What this task involves>
One figure is the expected answer: how many lines in the listing contain "cyan".

Excerpted data>
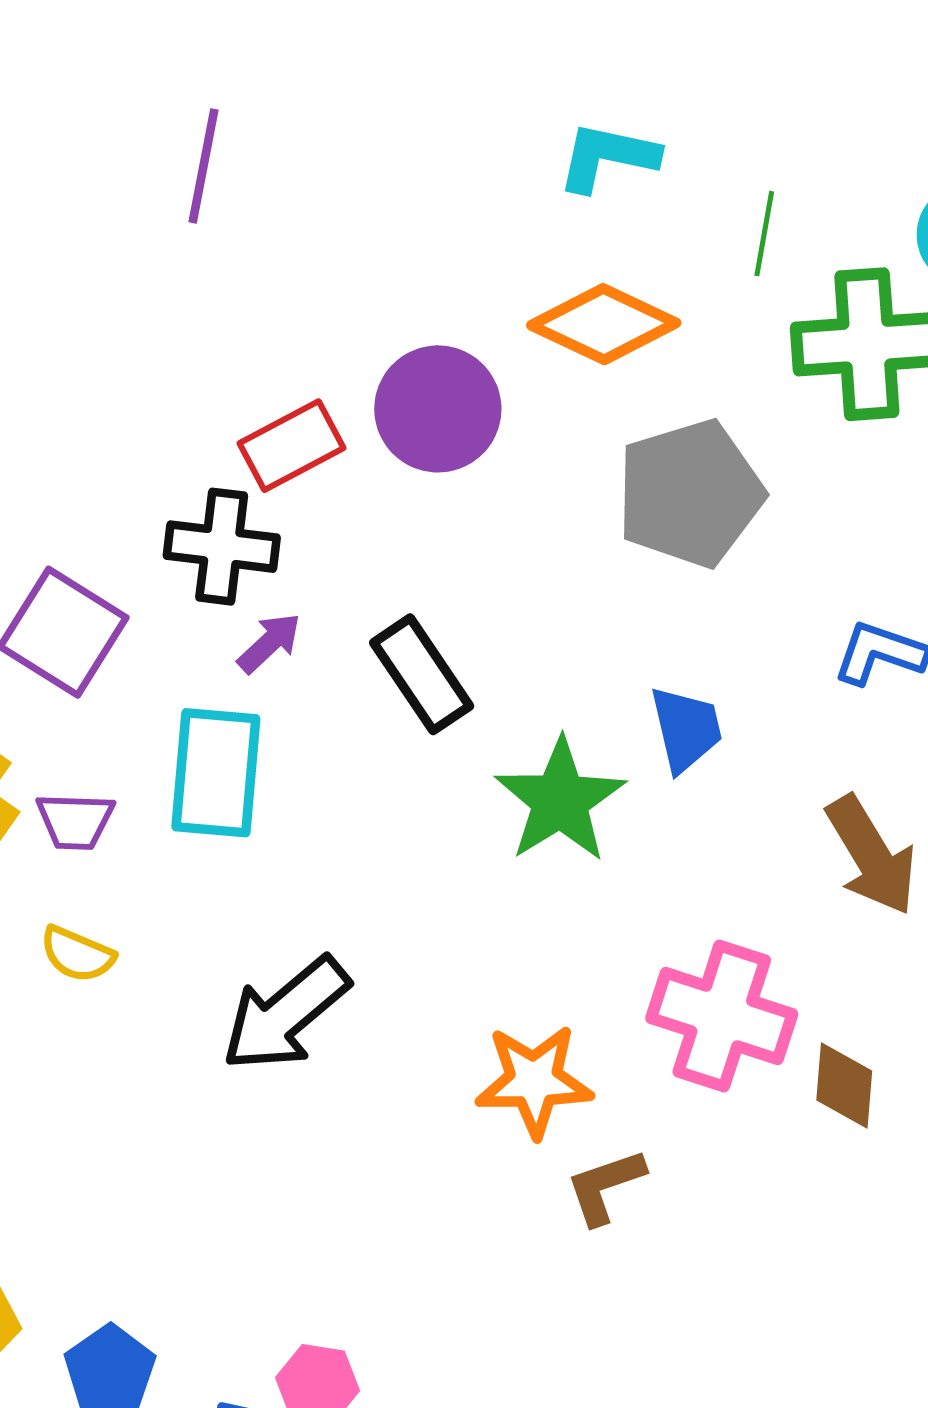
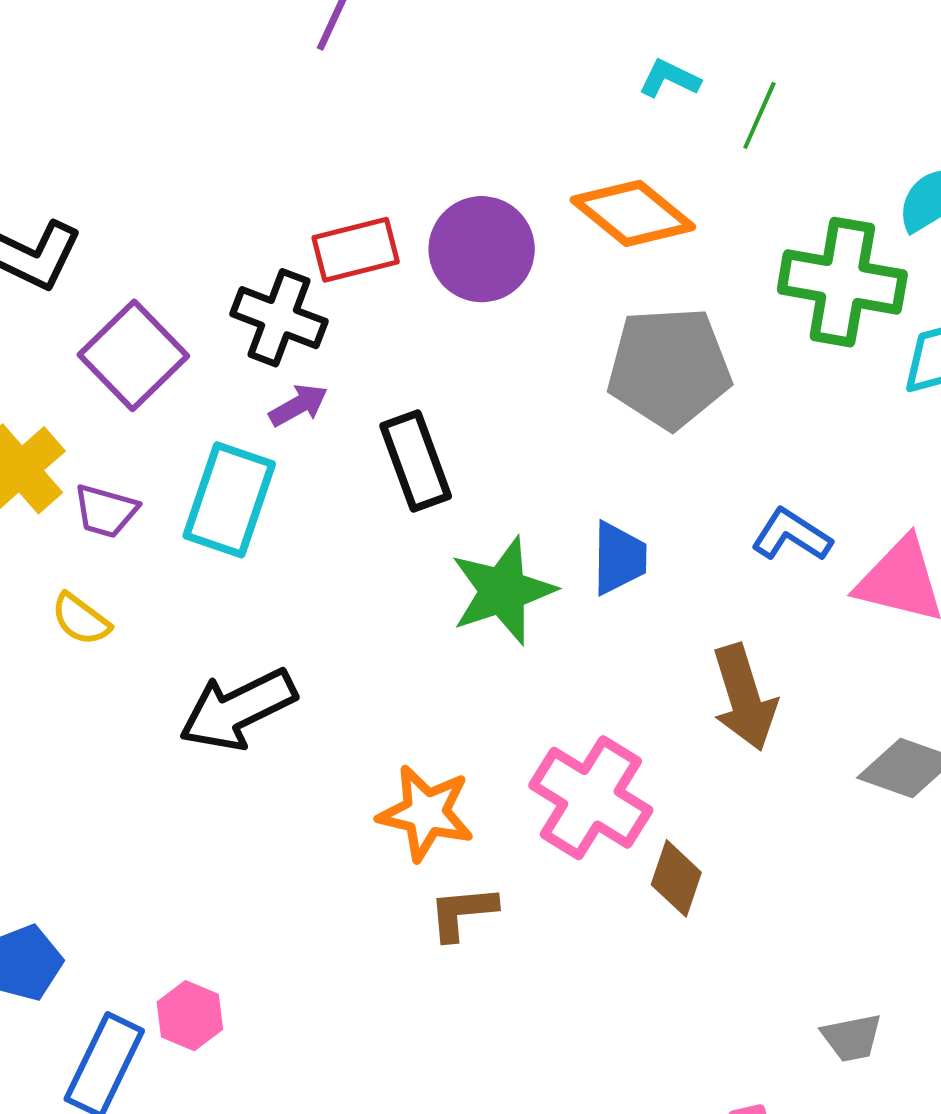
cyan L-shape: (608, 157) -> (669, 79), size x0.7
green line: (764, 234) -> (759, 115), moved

...

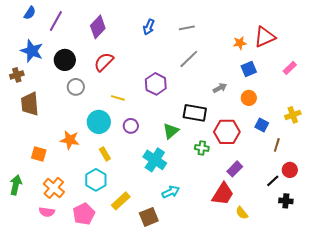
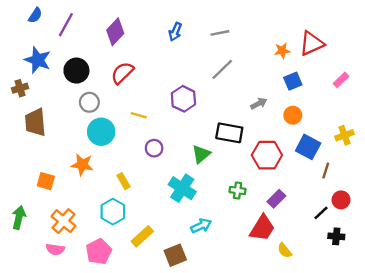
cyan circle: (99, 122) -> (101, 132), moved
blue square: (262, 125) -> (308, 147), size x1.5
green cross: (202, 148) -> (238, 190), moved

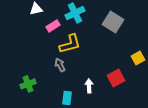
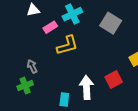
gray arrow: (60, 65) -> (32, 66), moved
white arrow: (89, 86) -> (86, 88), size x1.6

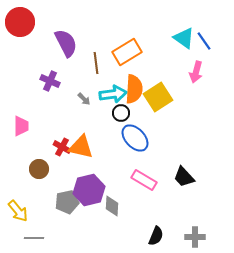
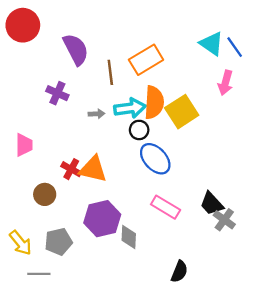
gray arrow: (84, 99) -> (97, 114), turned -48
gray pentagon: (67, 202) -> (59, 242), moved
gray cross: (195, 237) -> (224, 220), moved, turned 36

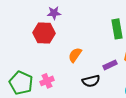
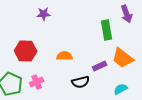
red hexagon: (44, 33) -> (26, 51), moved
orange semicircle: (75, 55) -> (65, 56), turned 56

The completed task>
2